(Beginning of PROVIDED ENTRIES)
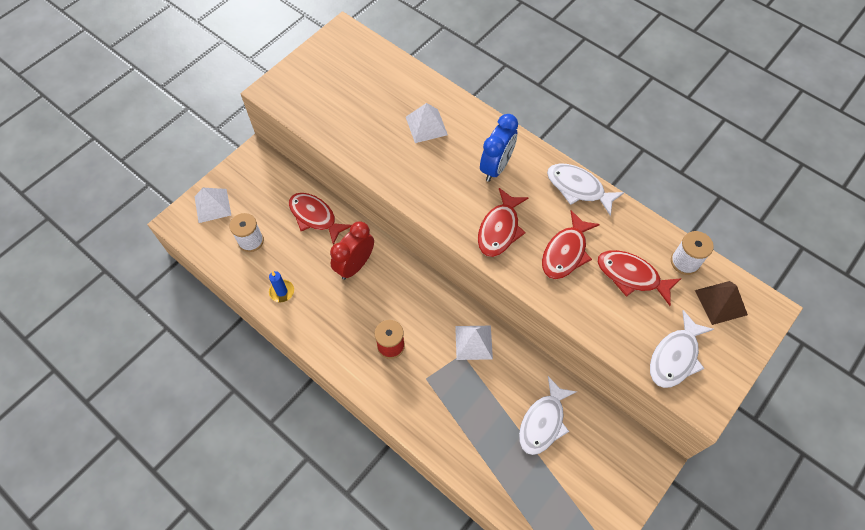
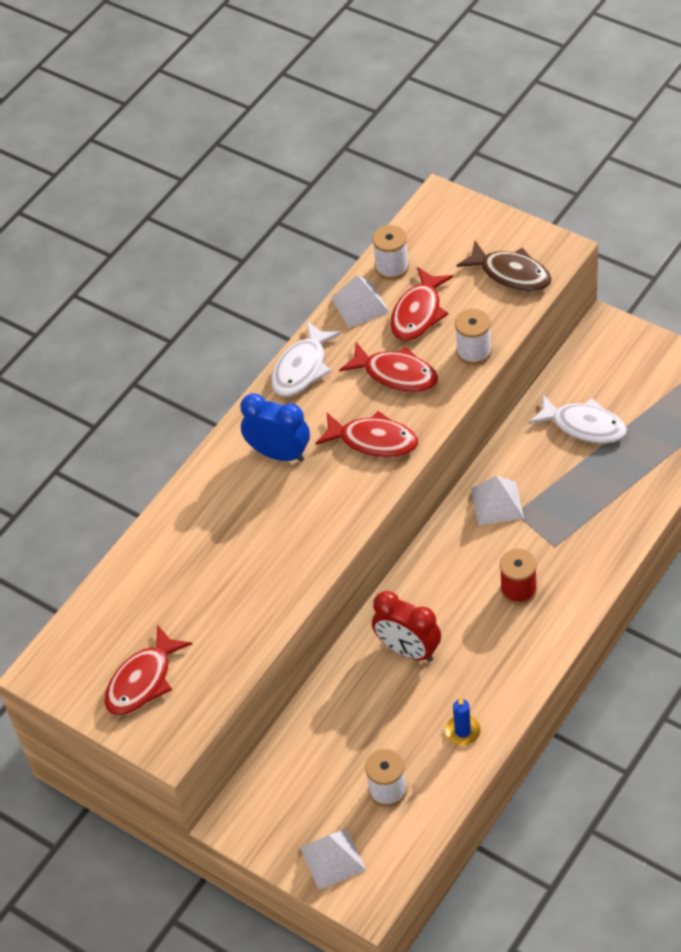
camera: 90 degrees left, 10 degrees down
red fish [289,193,351,245] -> red fish moved to [104,624,192,715]
white pyramid [406,103,448,143] -> white pyramid moved to [332,275,390,328]
white fish [650,310,714,388] -> brown fish [456,241,552,292]
brown pyramid [695,281,748,325] -> none
none -> white spool [455,309,492,365]

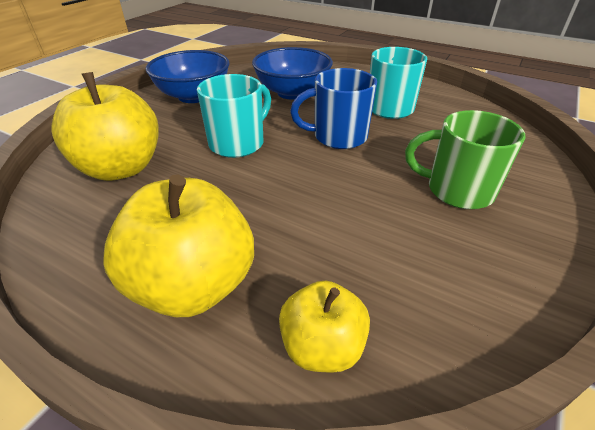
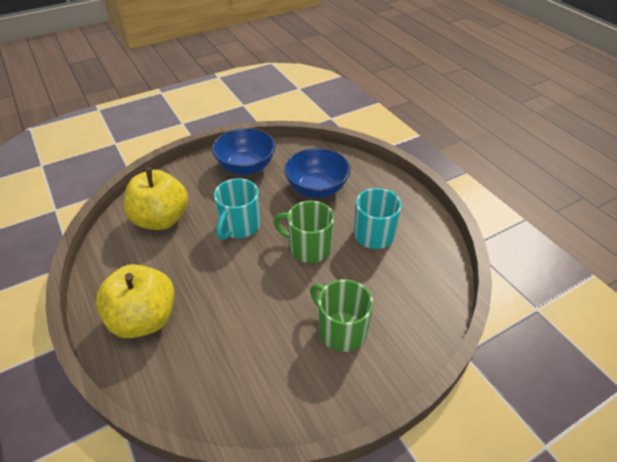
camera: 30 degrees right, 5 degrees up
turquoise mug [197,74,271,158] -> turquoise mug turned 135 degrees clockwise [214,178,261,240]
yellow apple [279,280,370,373] -> none
blue mug [290,68,377,149] -> green mug [273,201,334,263]

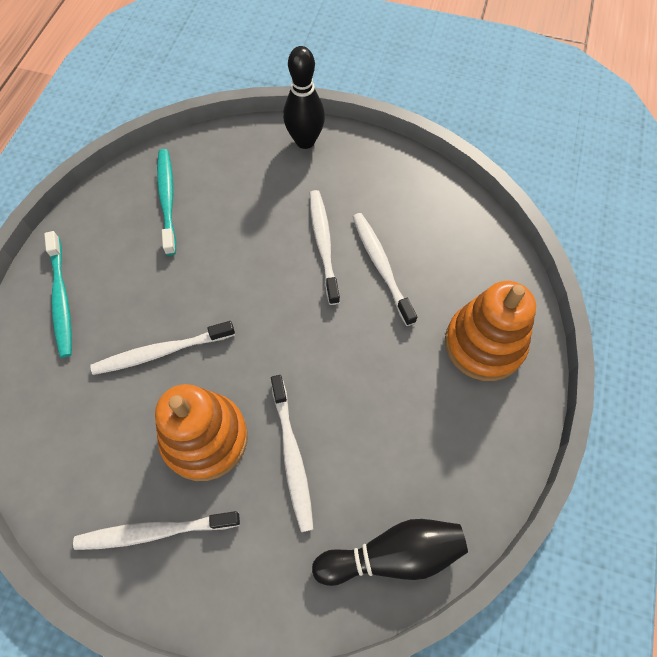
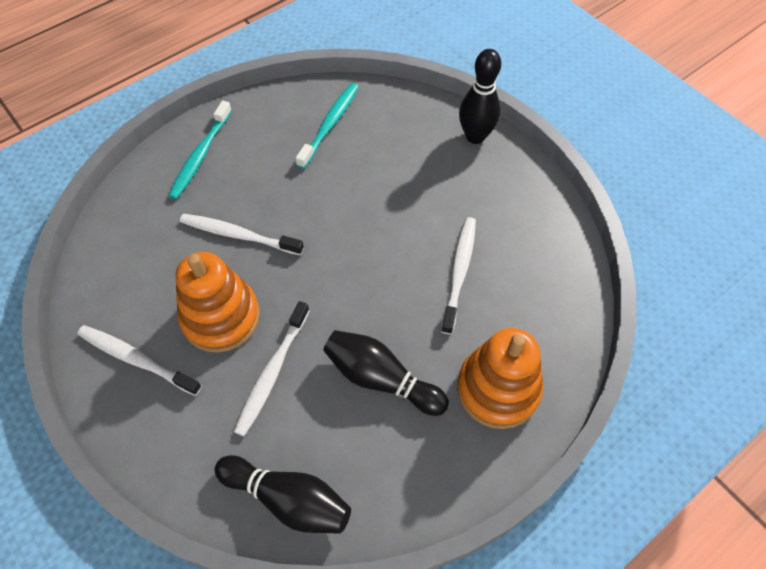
camera: 35 degrees right, 5 degrees down
white toothbrush [310,190,340,305] -> none
none -> black bowling pin [323,330,449,416]

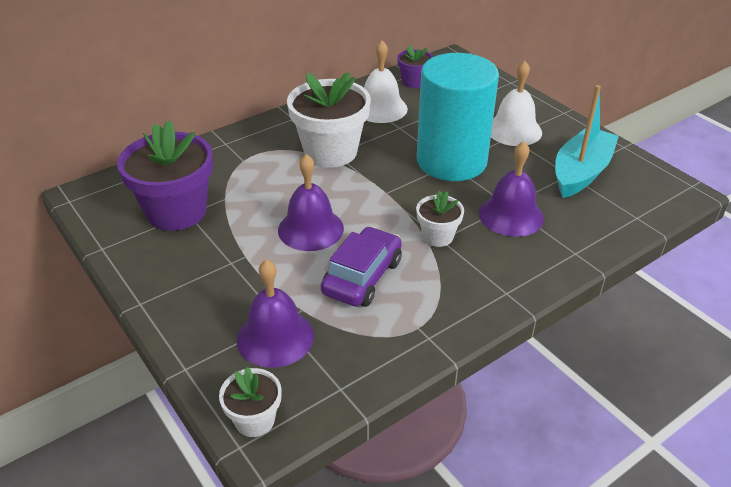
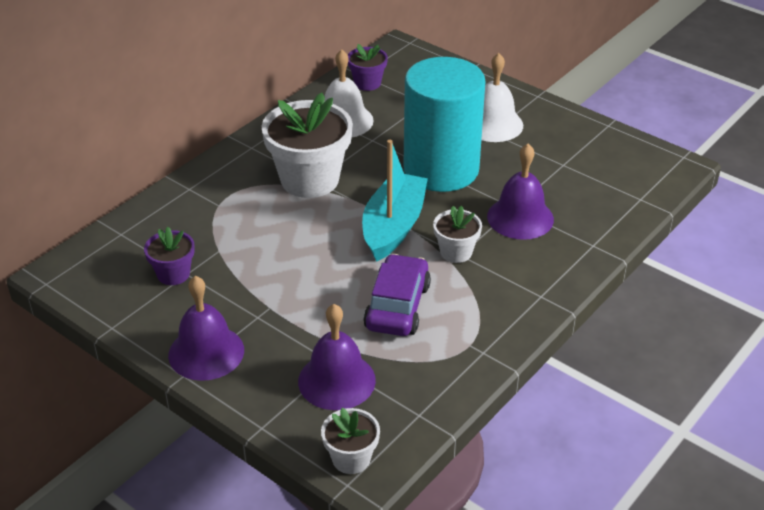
camera: 15 degrees left, 0 degrees up
purple flower pot [117,120,213,231] -> purple flower pot [144,227,195,285], size x0.51
purple bell [278,154,344,251] -> purple bell moved to [168,276,244,381]
turquoise boat [555,85,619,198] -> turquoise boat moved to [362,140,428,262]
(End of PROVIDED ENTRIES)
TASK DETAILS:
Extract each line from the listing that holds the word "brown".

COMPLETED EXERCISE:
white fish [650,310,714,388] -> brown fish [456,241,552,292]
brown pyramid [695,281,748,325] -> none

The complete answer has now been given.